Only the lines from the one containing "cyan plate B7:B8" through the last line of the material should be returned, each exactly as it stands.

== Dataset excerpt ==
────────────────────────────────────────
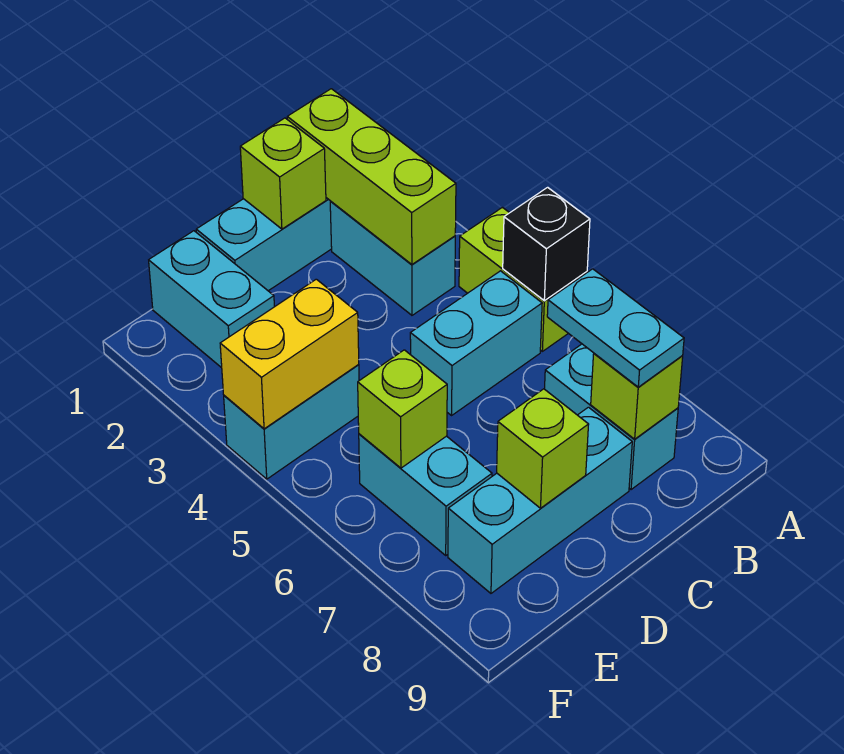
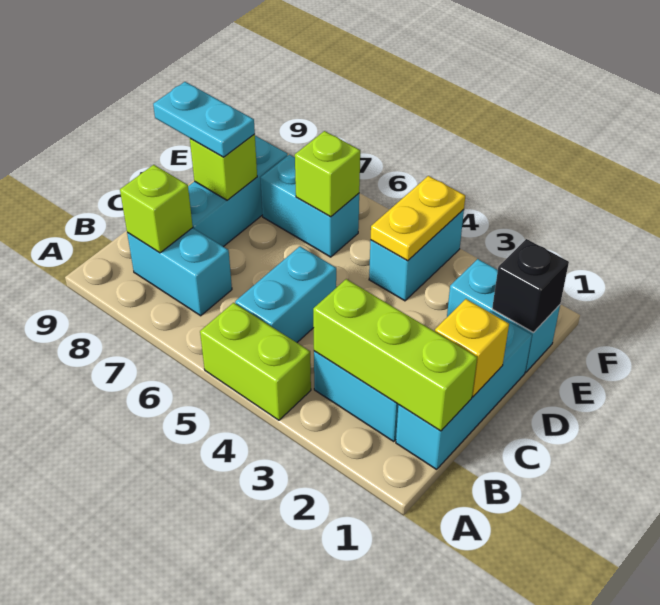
black brick A5 level 2 -> black brick E1 level 2
cyan plate B7:B8 level 3 -> cyan plate D8:D9 level 3
lime brick C1 level 2 -> yellow brick C1 level 2
yellow brick E4:F4 level 2 -> yellow plate E4:F4 level 2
────────────────────────────────────────
== Reply to the exercise ==
cyan plate B7:B8 level 3 -> cyan plate D8:D9 level 3
lime brick C1 level 2 -> yellow brick C1 level 2
yellow brick E4:F4 level 2 -> yellow plate E4:F4 level 2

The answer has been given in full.